# [PROBLEM]
Transcribe each record exactly, but omit pictures.

# [DATASET CONTENT]
-----

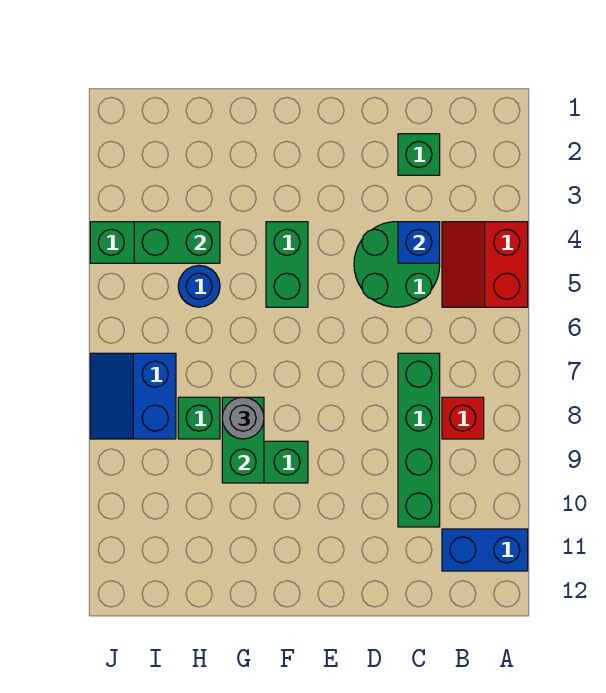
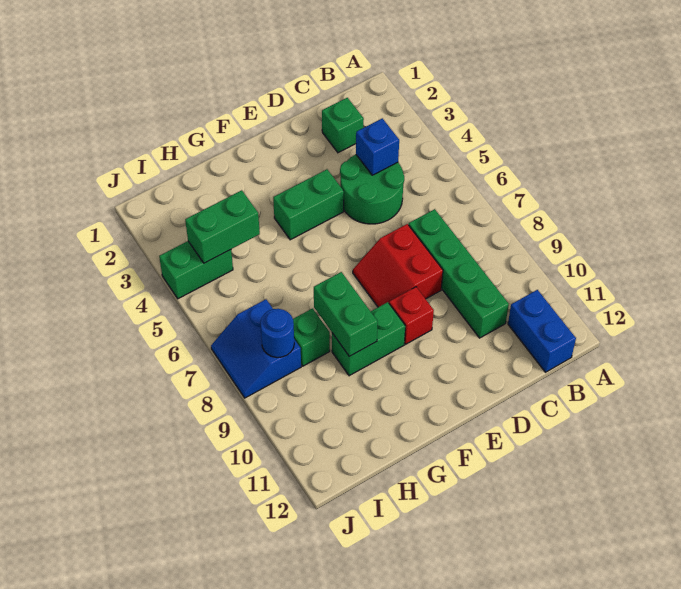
red slope A4:B5 level 1 top A -> red slope D7:E8 level 1 top D
blue brick A11:B11 level 1 -> blue brick B11:B12 level 1
red brick B8 level 1 -> red brick E9 level 1
green brick F4:F5 level 1 -> green brick E4:F4 level 1
grey round brick G8 level 3 -> none
blue round brick H5 level 1 -> blue round brick I8 level 2

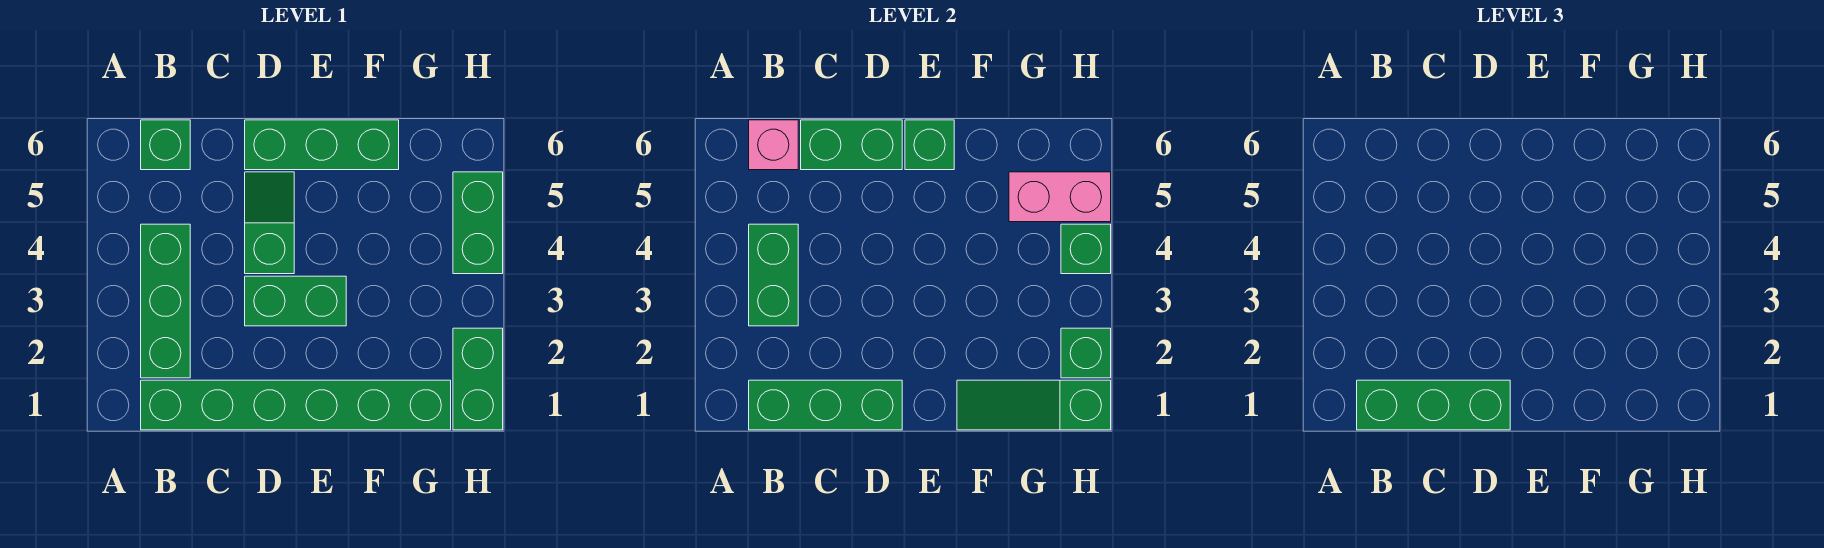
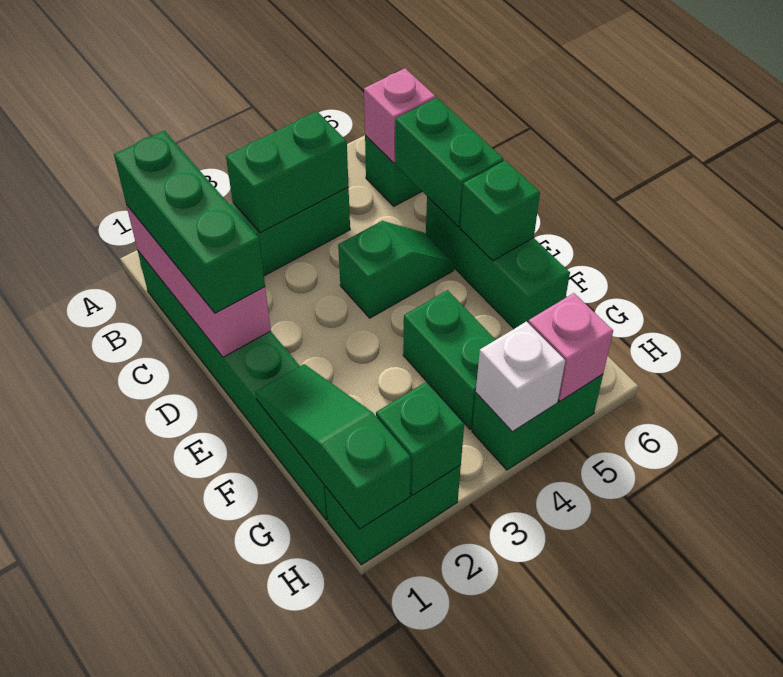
green brick B1:D1 level 2 -> pink brick B1:D1 level 2
green brick D3:E3 level 1 -> green brick F4:G4 level 1
pink brick G5:H5 level 2 -> pink brick H5 level 2
green brick H4 level 2 -> white brick H4 level 2

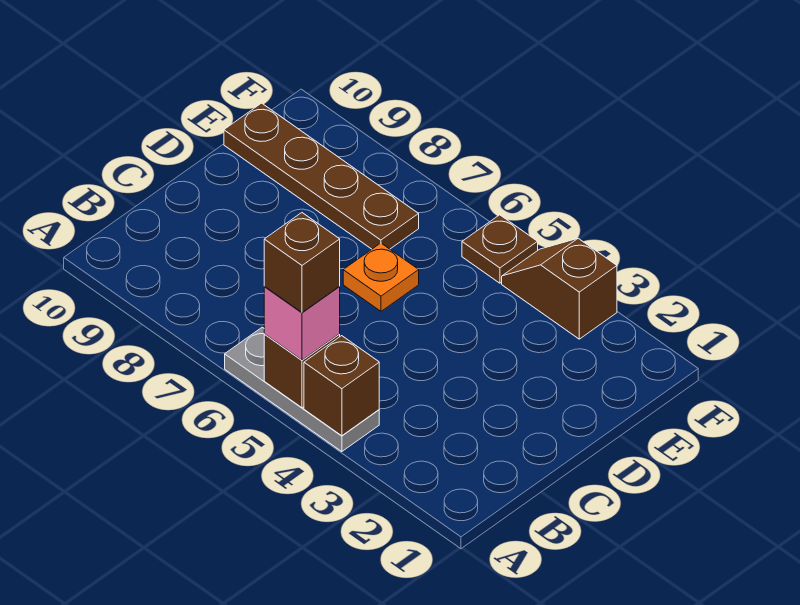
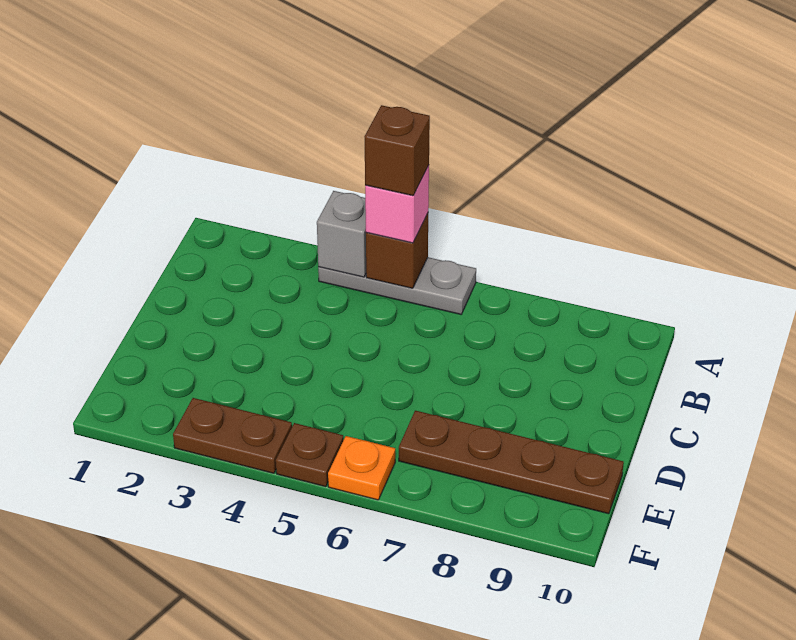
brown brick A4 level 2 -> grey brick A4 level 2
orange plate D6 level 1 -> orange plate F6 level 1
brown slope F3:F4 level 1 top 3 -> brown plate F3:F4 level 1

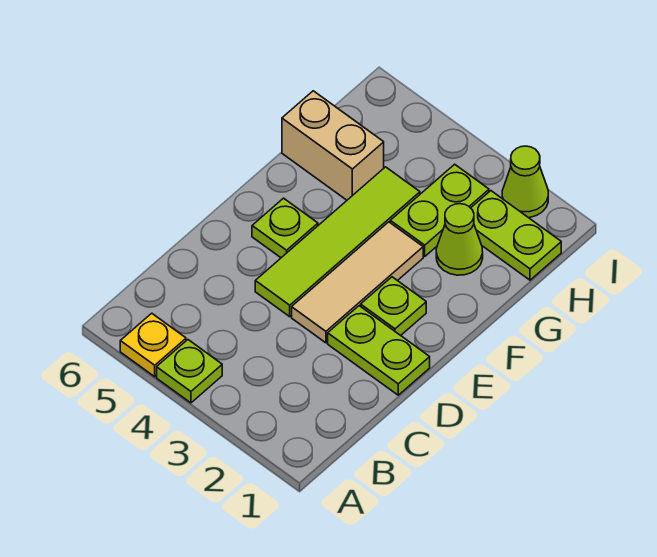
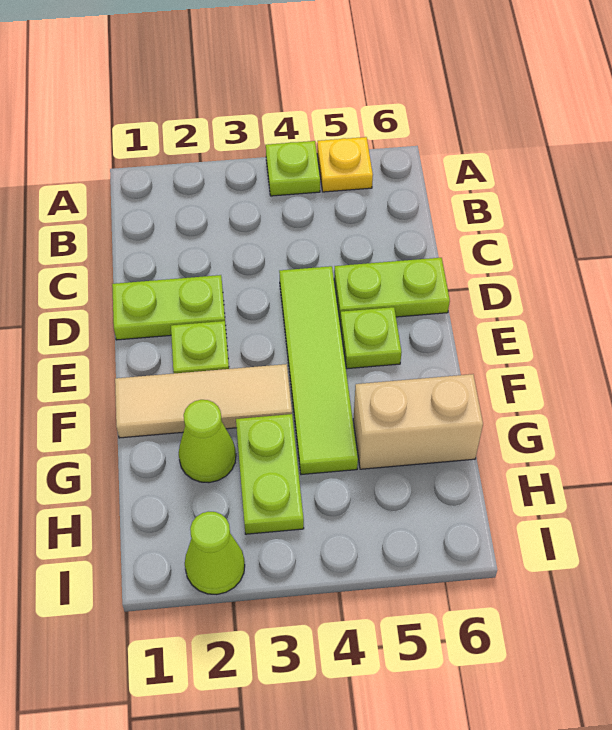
tan tile D3:F3 level 1 -> tan tile F1:F3 level 1
lime plate H1:H2 level 1 -> lime plate D5:D6 level 1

-----

# [TASK RESPONSE]
red slope A4:B5 level 1 top A -> red slope D7:E8 level 1 top D
blue brick A11:B11 level 1 -> blue brick B11:B12 level 1
red brick B8 level 1 -> red brick E9 level 1
green brick F4:F5 level 1 -> green brick E4:F4 level 1
grey round brick G8 level 3 -> none
blue round brick H5 level 1 -> blue round brick I8 level 2

green brick B1:D1 level 2 -> pink brick B1:D1 level 2
green brick D3:E3 level 1 -> green brick F4:G4 level 1
pink brick G5:H5 level 2 -> pink brick H5 level 2
green brick H4 level 2 -> white brick H4 level 2

brown brick A4 level 2 -> grey brick A4 level 2
orange plate D6 level 1 -> orange plate F6 level 1
brown slope F3:F4 level 1 top 3 -> brown plate F3:F4 level 1

tan tile D3:F3 level 1 -> tan tile F1:F3 level 1
lime plate H1:H2 level 1 -> lime plate D5:D6 level 1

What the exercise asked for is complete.